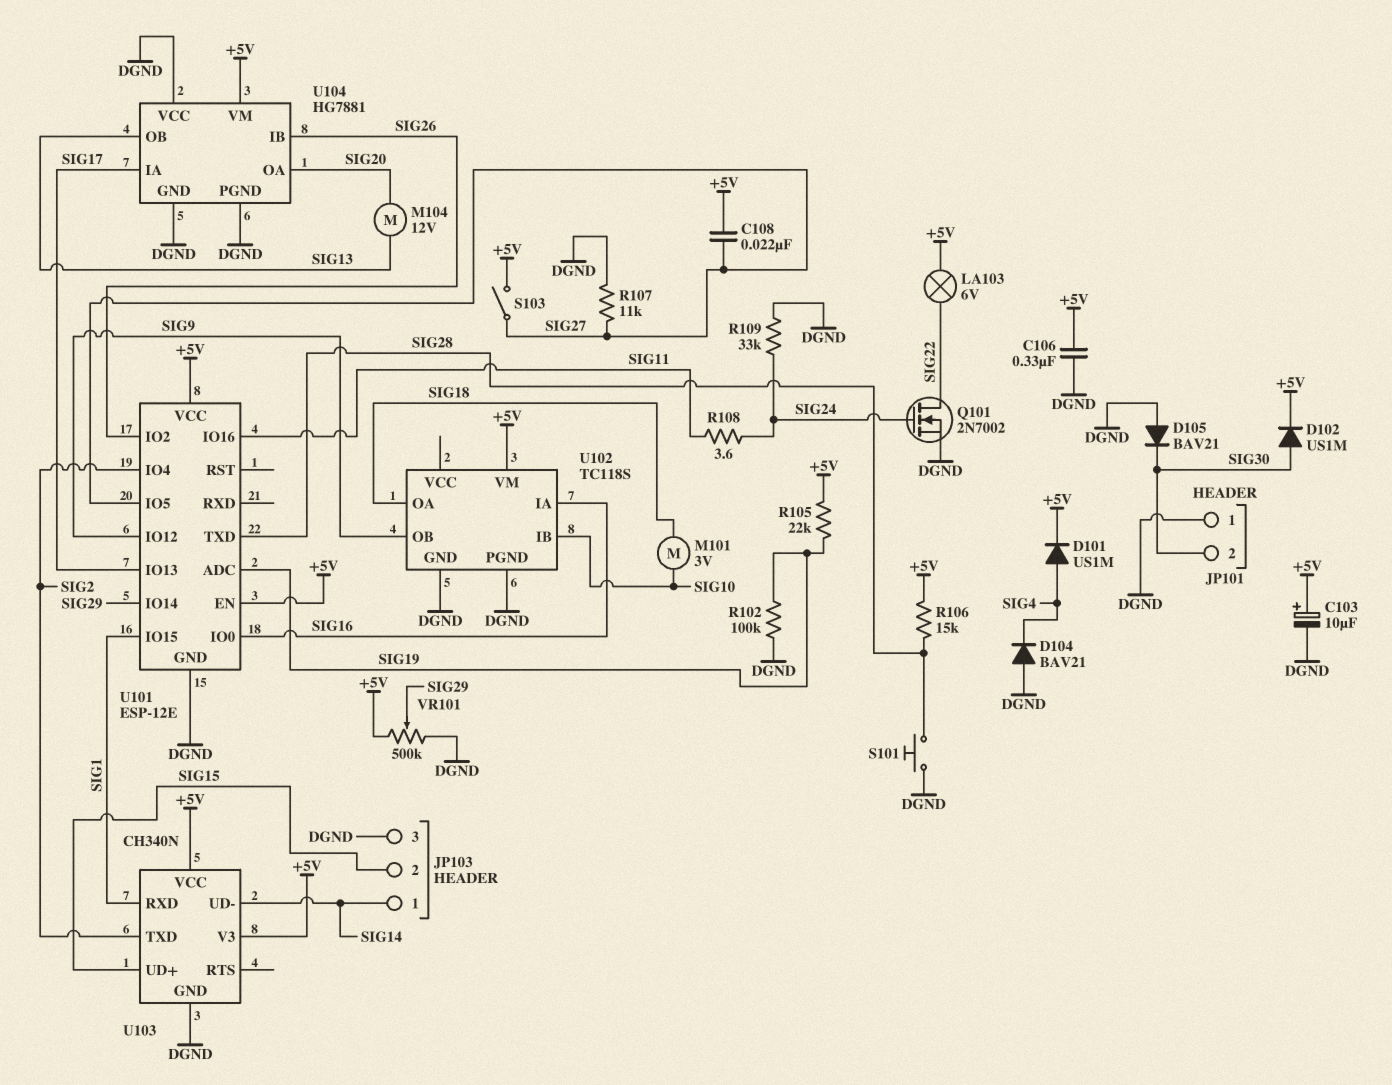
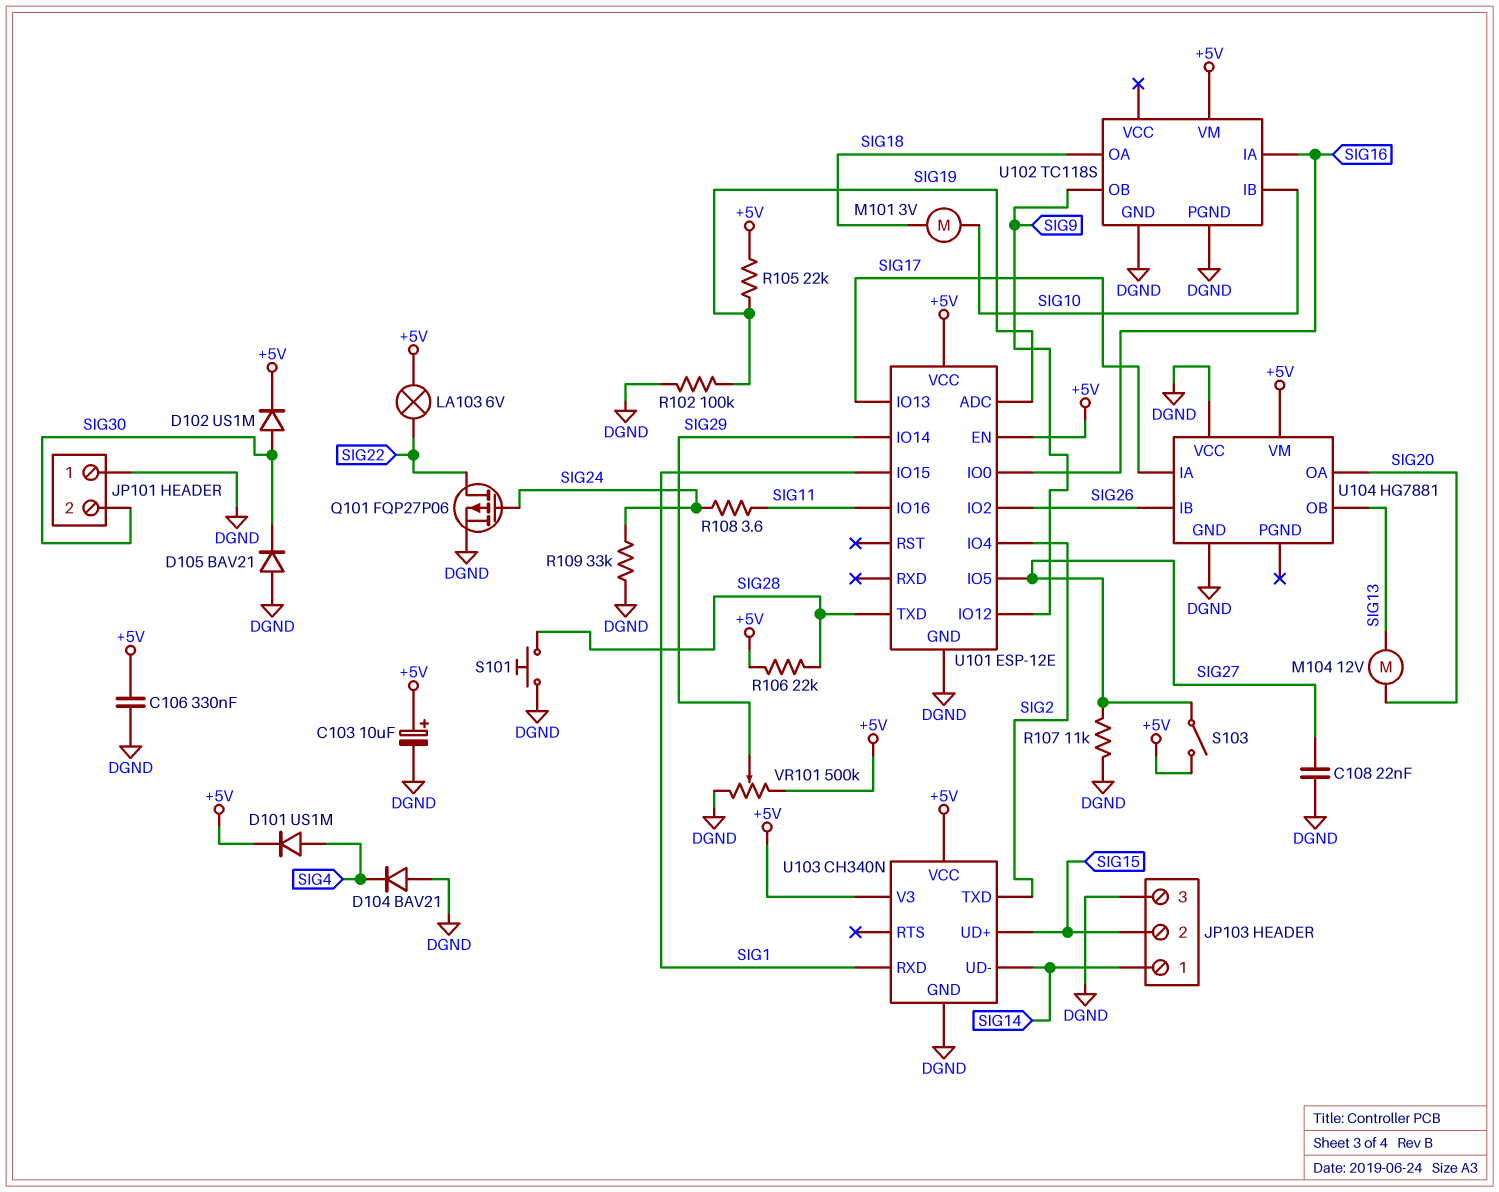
C108: 22nF (+5V, SIG27) -> 22nF (DGND, SIG27)
Q101: NMOS 2N7002 (G SIG24, D SIG22, S DGND) -> PMOS FQP27P06 (G SIG24, D SIG22, S DGND)
R106: 15k (+5V, SIG28) -> 22k (+5V, SIG28)
U104 pin PGND: DGND -> none

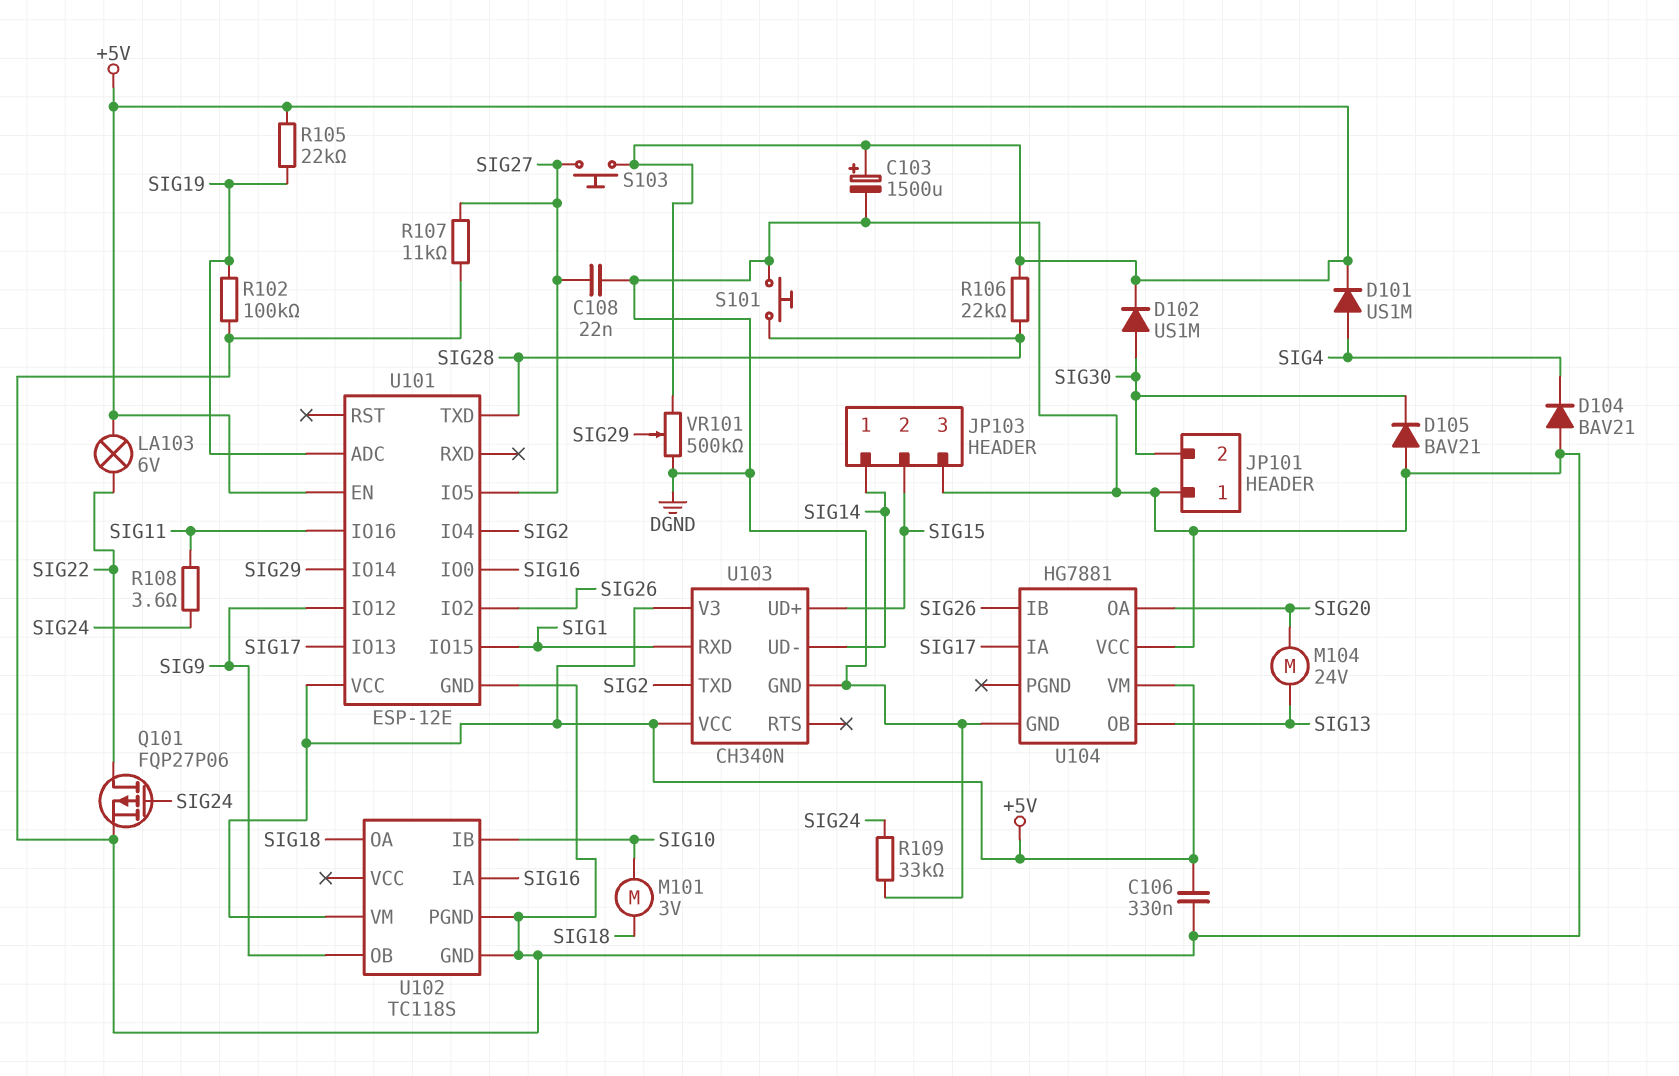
C103: 10uF (plus +5V, minus DGND) -> 1500uF (plus +5V, minus DGND)
M104: motor 12V (SIG13, SIG20) -> motor 24V (SIG13, SIG20)
S103: switch (+5V, SIG27) -> button (+5V, SIG27)

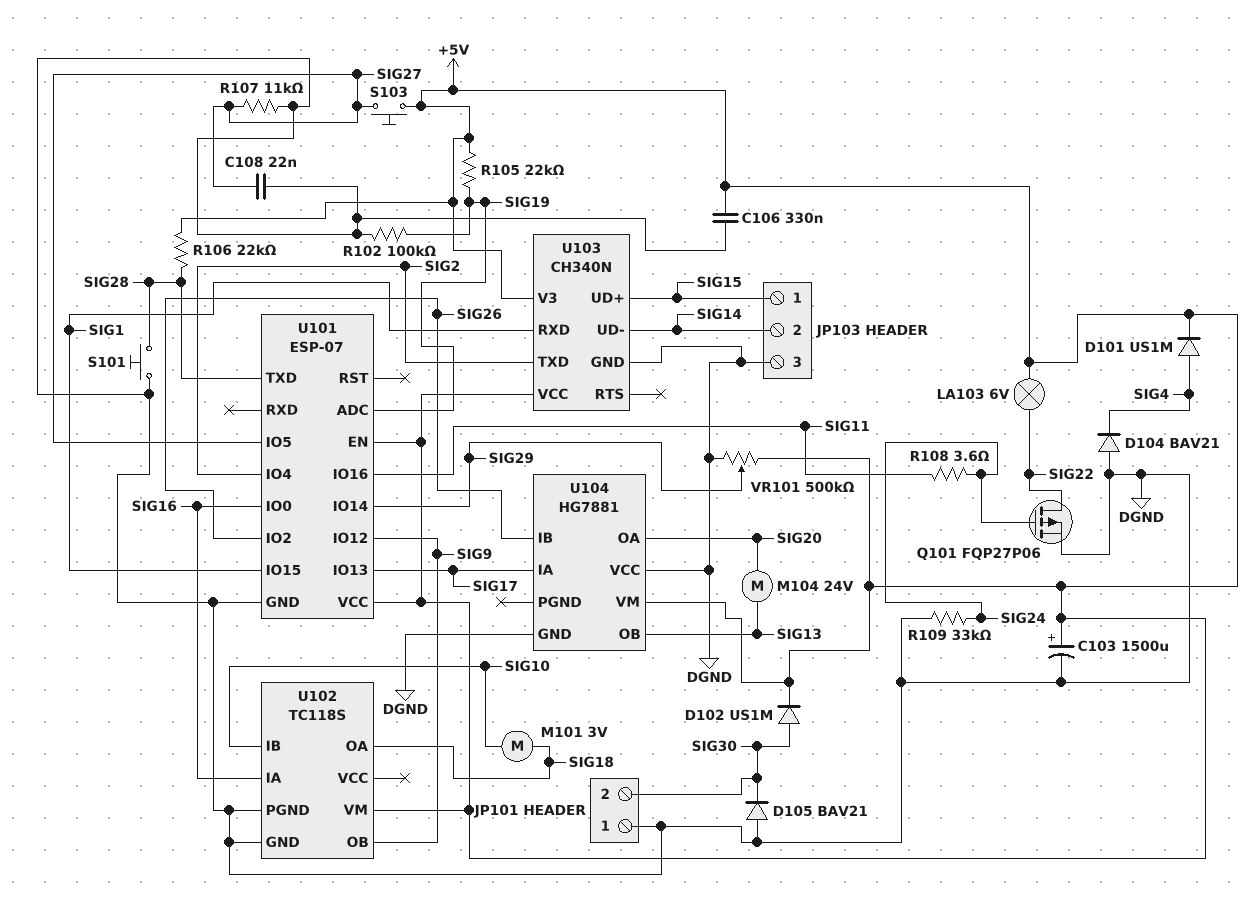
JP103 pin 1: SIG14 -> SIG15
JP103 pin 2: SIG15 -> SIG14
U101: ESP-12E -> ESP-07

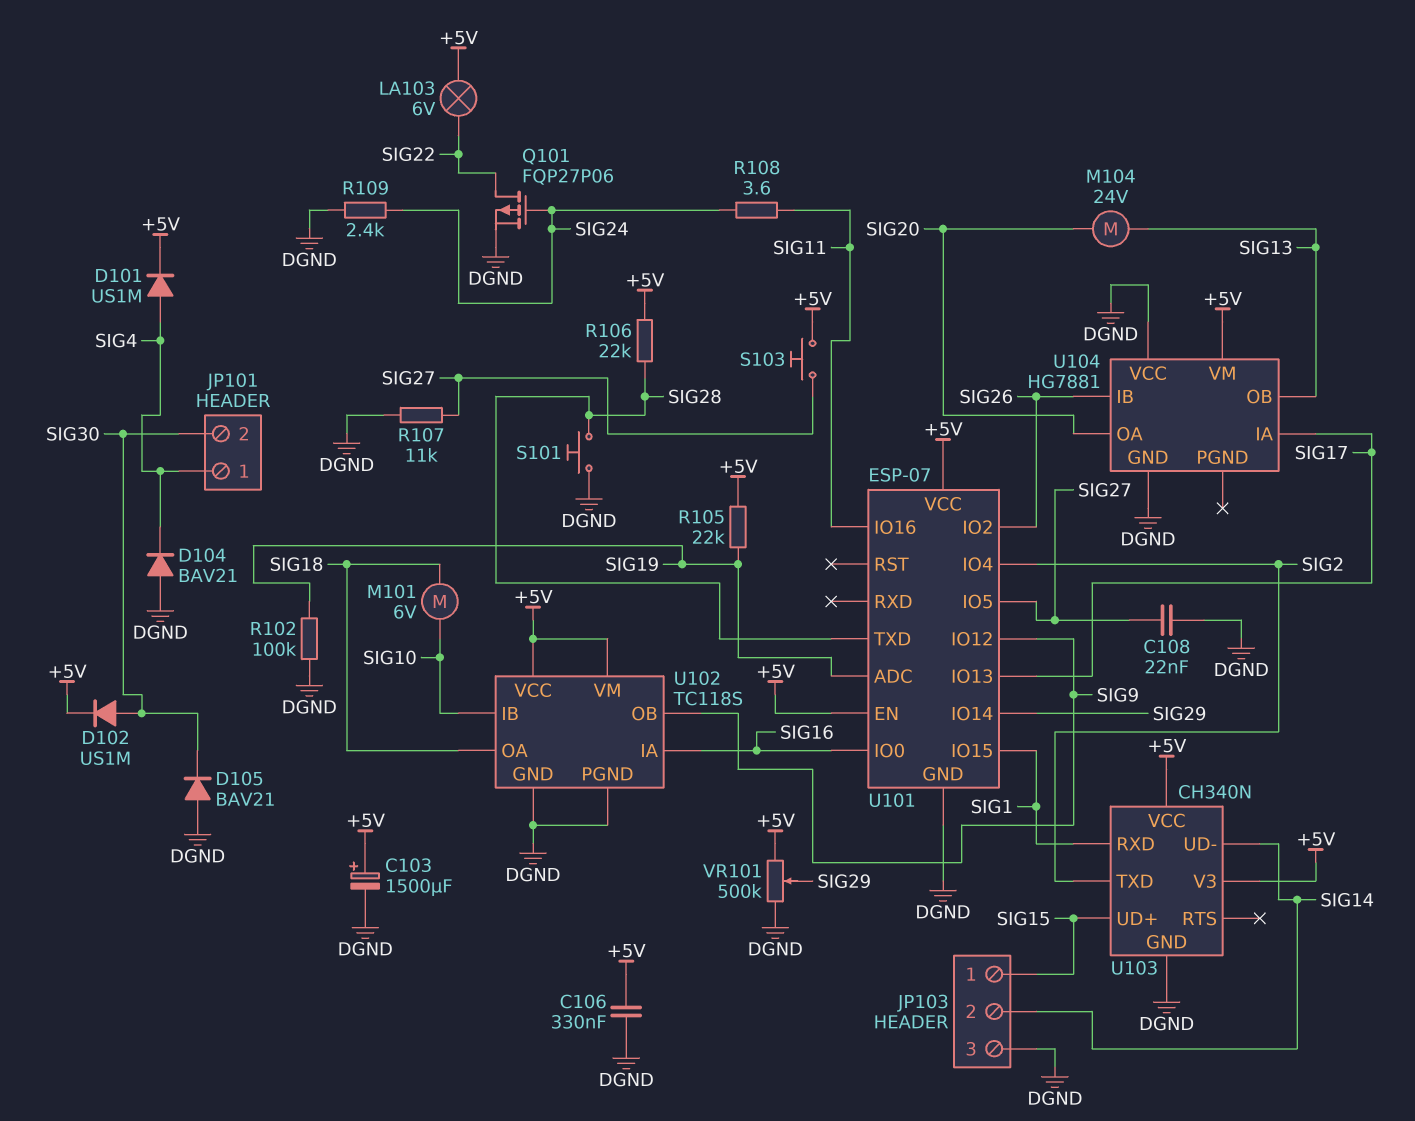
JP101 pin 1: DGND -> SIG4
M101: motor 3V (SIG10, SIG18) -> motor 6V (SIG10, SIG18)
R109: 33k (DGND, SIG24) -> 2.4k (DGND, SIG24)
U102 pin VCC: none -> +5V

→ **DESCRIPTION OF THE TASK**: Throughout the records above, find the lines in which the word "none" appears and return them.

→ **EXERCISE ANSWER**:
U104 pin PGND: DGND -> none
U102 pin VCC: none -> +5V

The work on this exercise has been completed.